- Opening Delimiter -

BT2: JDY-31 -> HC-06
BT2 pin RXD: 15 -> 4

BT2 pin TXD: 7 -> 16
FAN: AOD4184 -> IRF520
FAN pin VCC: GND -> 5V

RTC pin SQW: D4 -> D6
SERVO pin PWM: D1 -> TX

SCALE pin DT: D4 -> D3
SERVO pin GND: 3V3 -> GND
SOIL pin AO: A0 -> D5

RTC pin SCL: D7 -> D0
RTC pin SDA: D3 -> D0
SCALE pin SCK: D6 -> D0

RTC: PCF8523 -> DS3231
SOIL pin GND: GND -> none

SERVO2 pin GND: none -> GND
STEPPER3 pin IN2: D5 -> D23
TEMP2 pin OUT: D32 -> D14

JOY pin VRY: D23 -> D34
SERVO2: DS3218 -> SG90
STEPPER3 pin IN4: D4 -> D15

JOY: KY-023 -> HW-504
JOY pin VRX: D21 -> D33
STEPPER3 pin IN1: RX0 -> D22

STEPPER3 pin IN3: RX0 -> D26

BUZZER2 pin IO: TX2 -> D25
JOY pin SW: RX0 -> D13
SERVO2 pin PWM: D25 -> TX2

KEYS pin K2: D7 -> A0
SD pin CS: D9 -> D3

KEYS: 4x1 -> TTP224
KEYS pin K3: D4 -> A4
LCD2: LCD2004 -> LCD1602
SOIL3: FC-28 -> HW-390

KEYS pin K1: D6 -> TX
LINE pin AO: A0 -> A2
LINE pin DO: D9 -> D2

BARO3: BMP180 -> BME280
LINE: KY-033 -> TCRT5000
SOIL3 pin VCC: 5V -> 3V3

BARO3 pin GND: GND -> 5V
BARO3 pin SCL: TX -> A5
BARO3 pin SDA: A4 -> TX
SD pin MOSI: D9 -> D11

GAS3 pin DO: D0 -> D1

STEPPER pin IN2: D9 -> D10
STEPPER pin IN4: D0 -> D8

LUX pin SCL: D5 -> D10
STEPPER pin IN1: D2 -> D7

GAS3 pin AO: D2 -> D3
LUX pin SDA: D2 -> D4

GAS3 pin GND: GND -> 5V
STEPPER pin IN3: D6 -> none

- Closing Delimiter -

__EXERCISE DESCRIPTION__. Every line from the one that has "LINE: KY-033 -> TCRT5000" down to the last line above must be written out exactly, with both ends included and nothing else.

__RESPONSE BOX__.
LINE: KY-033 -> TCRT5000
SOIL3 pin VCC: 5V -> 3V3

BARO3 pin GND: GND -> 5V
BARO3 pin SCL: TX -> A5
BARO3 pin SDA: A4 -> TX
SD pin MOSI: D9 -> D11

GAS3 pin DO: D0 -> D1

STEPPER pin IN2: D9 -> D10
STEPPER pin IN4: D0 -> D8

LUX pin SCL: D5 -> D10
STEPPER pin IN1: D2 -> D7

GAS3 pin AO: D2 -> D3
LUX pin SDA: D2 -> D4

GAS3 pin GND: GND -> 5V
STEPPER pin IN3: D6 -> none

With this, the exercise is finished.